**Assigned task**.
Your reply should be only the number of lines in the records that contain the word "none".

(Entries taken from a collection)
########################################

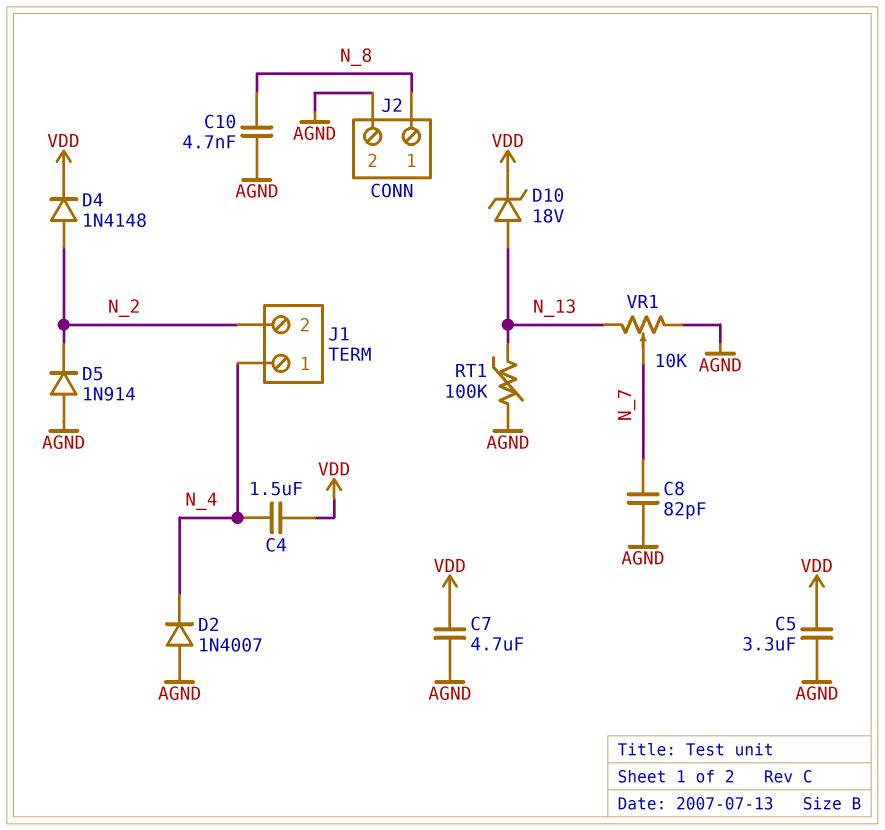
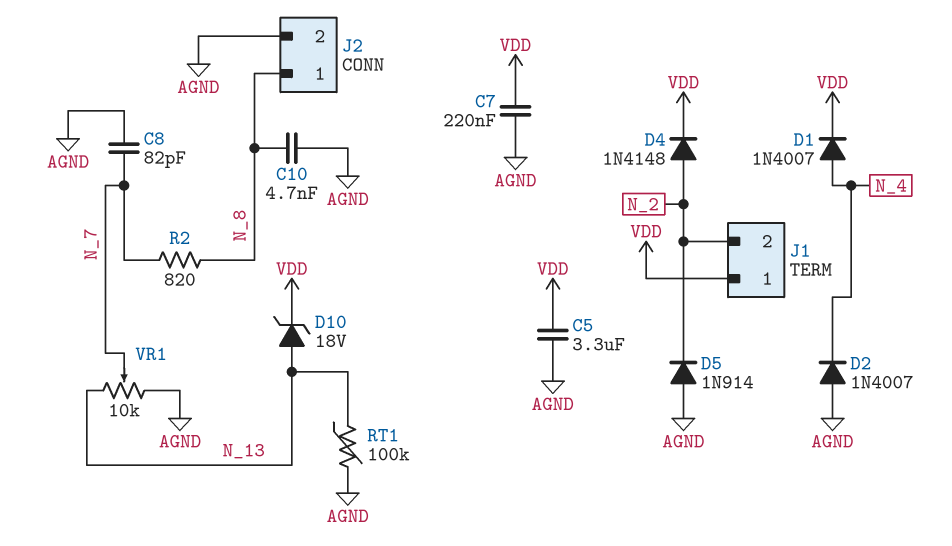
C4: 1.5uF (N_4, VDD) -> none
C7: 4.7uF (AGND, VDD) -> 220nF (AGND, VDD)
D1: none -> diode 1N4007 (A N_4, K VDD)
J1 pin 1: N_4 -> VDD
R2: none -> 820 (N_7, N_8)

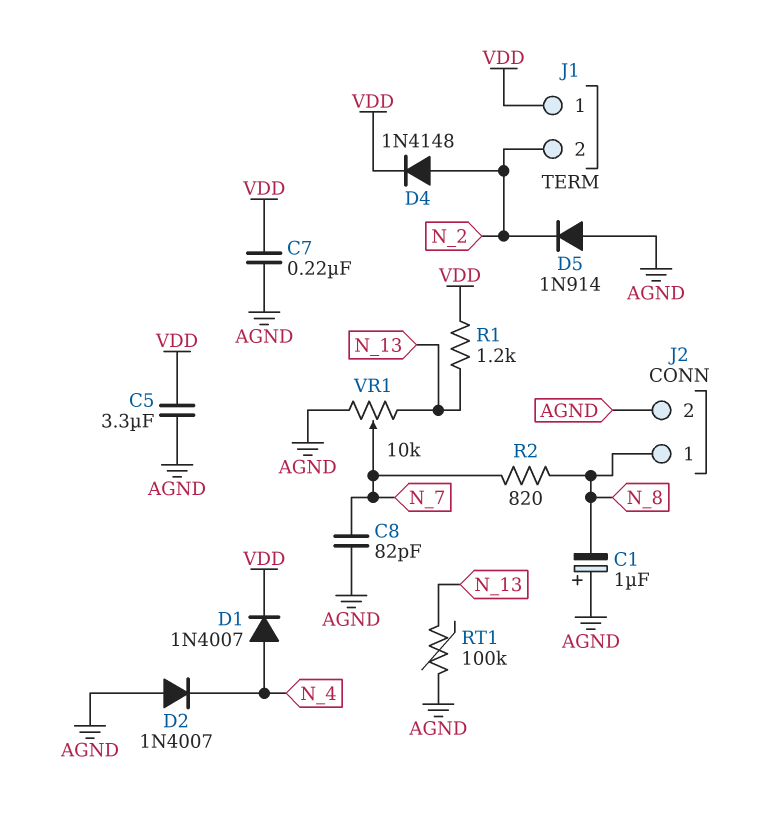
C1: none -> 1uF (plus AGND, minus N_8)
C10: 4.7nF (AGND, N_8) -> none
D10: zener 18V (A N_13, K VDD) -> none
R1: none -> 1.2k (N_13, VDD)

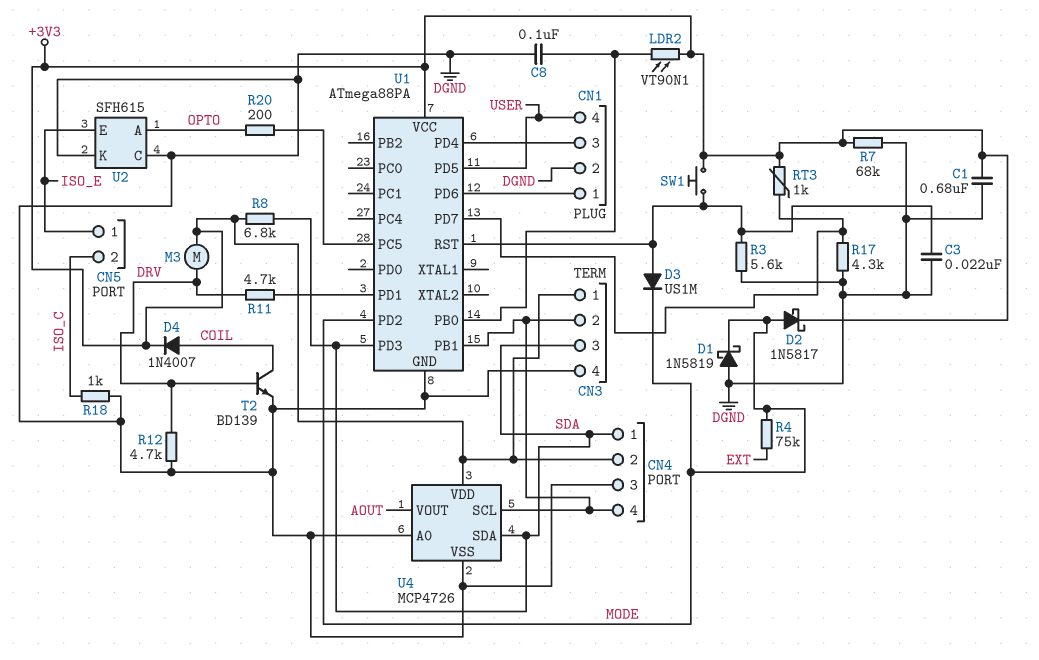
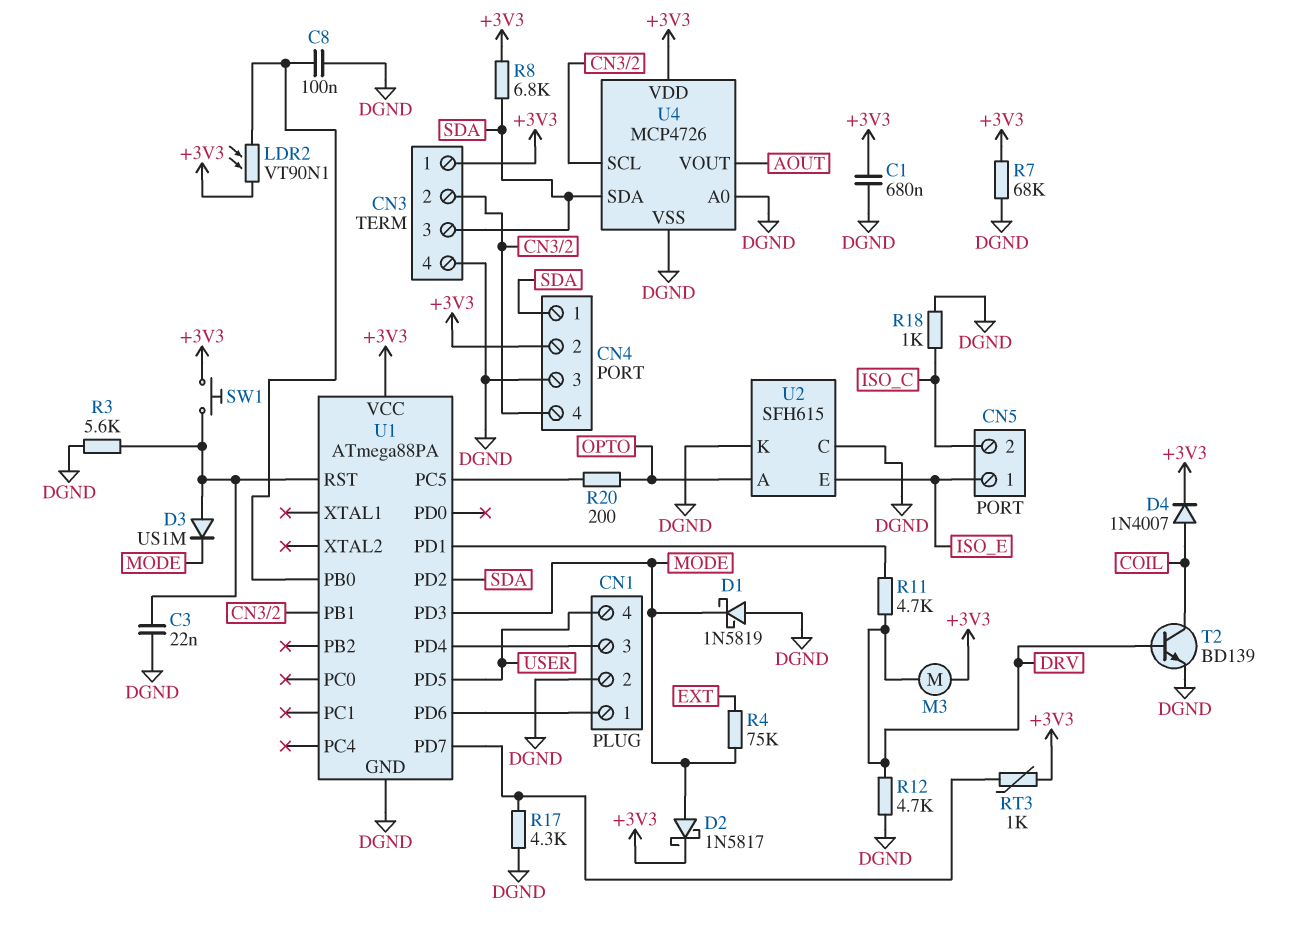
U1 pin PD2: MODE -> SDA
U1 pin PD3: SDA -> MODE

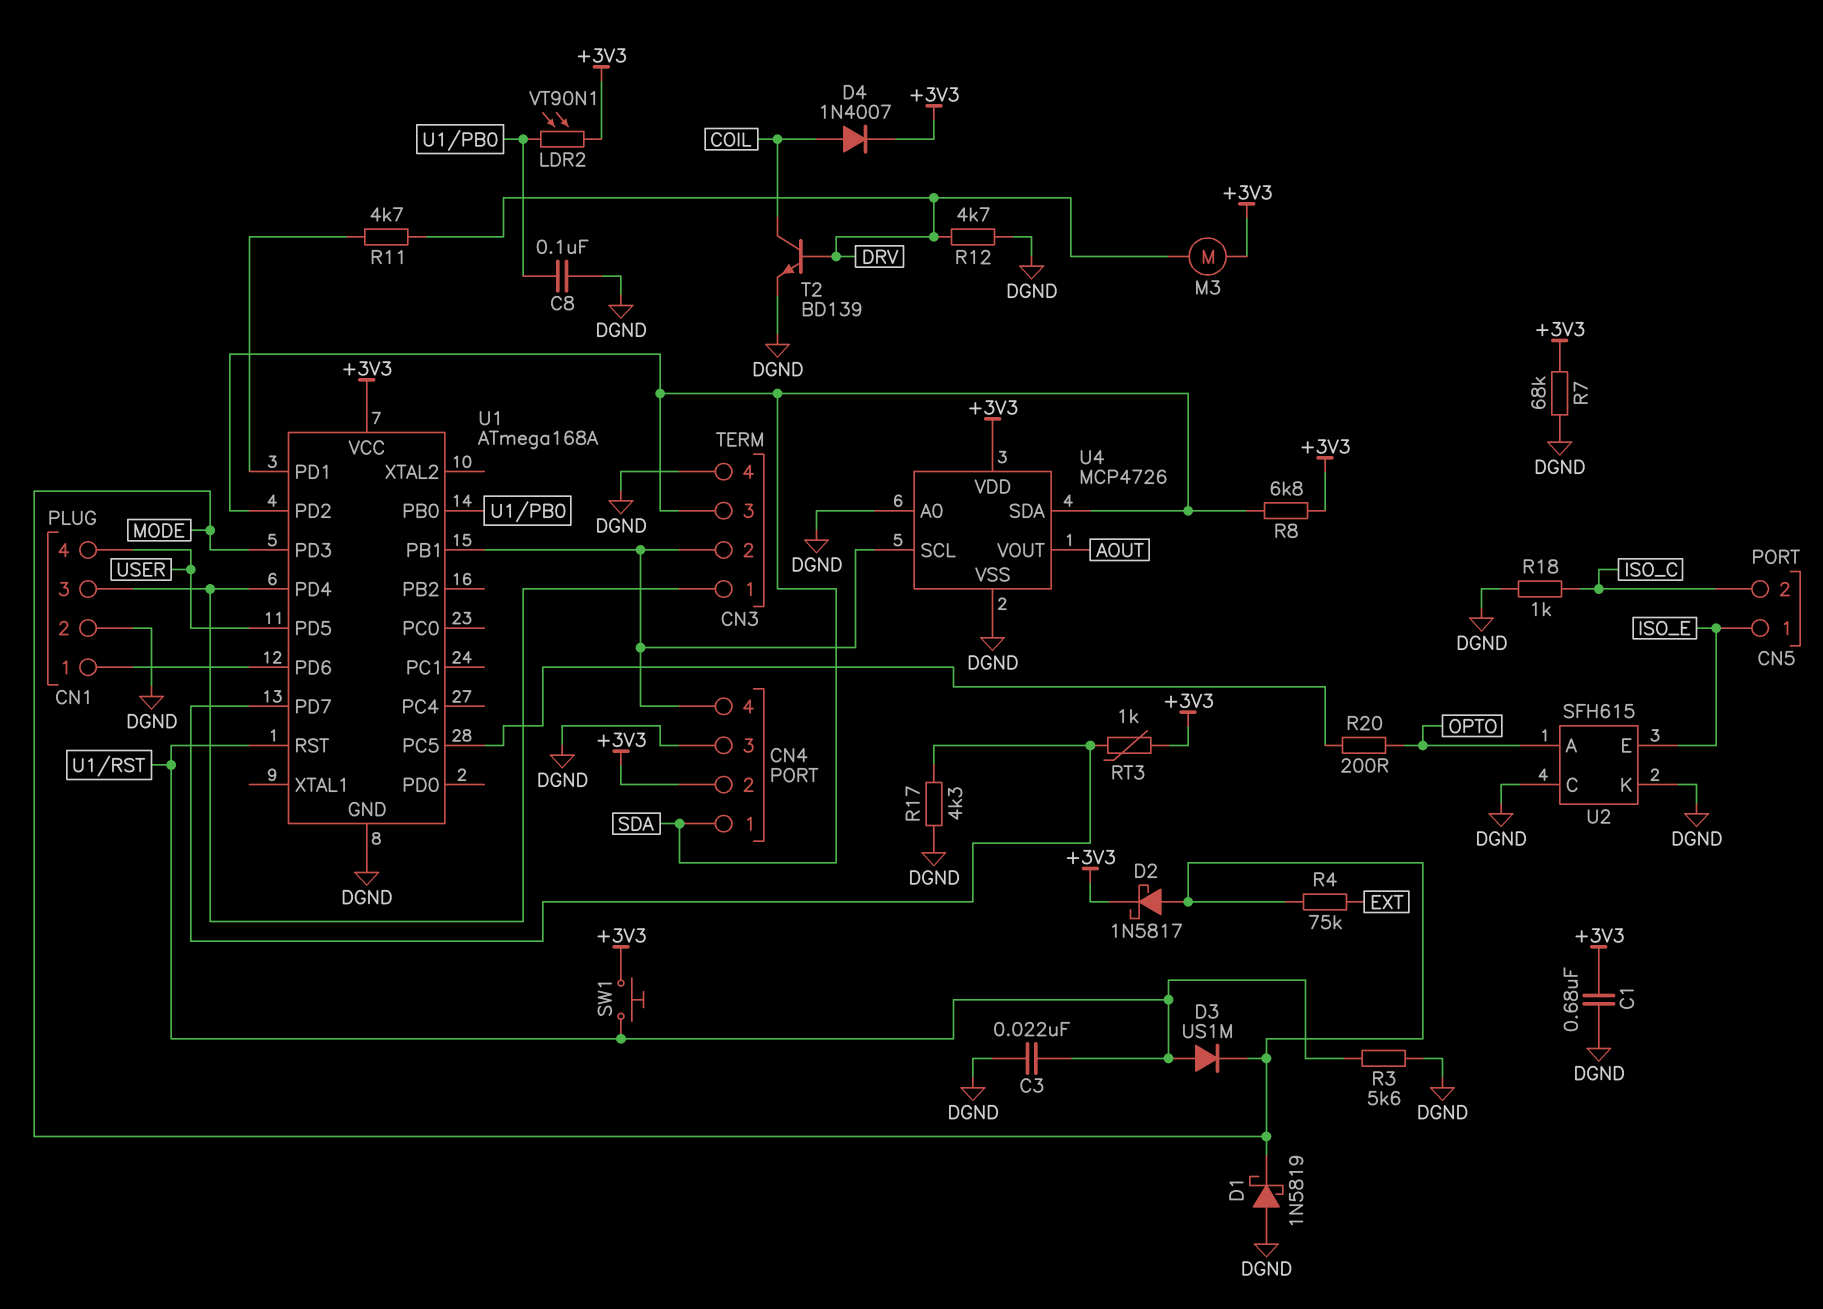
CN3 pin 1: +3V3 -> CN1/3
U1: ATmega88PA -> ATmega168A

########################################

**Solution to the problem**.
7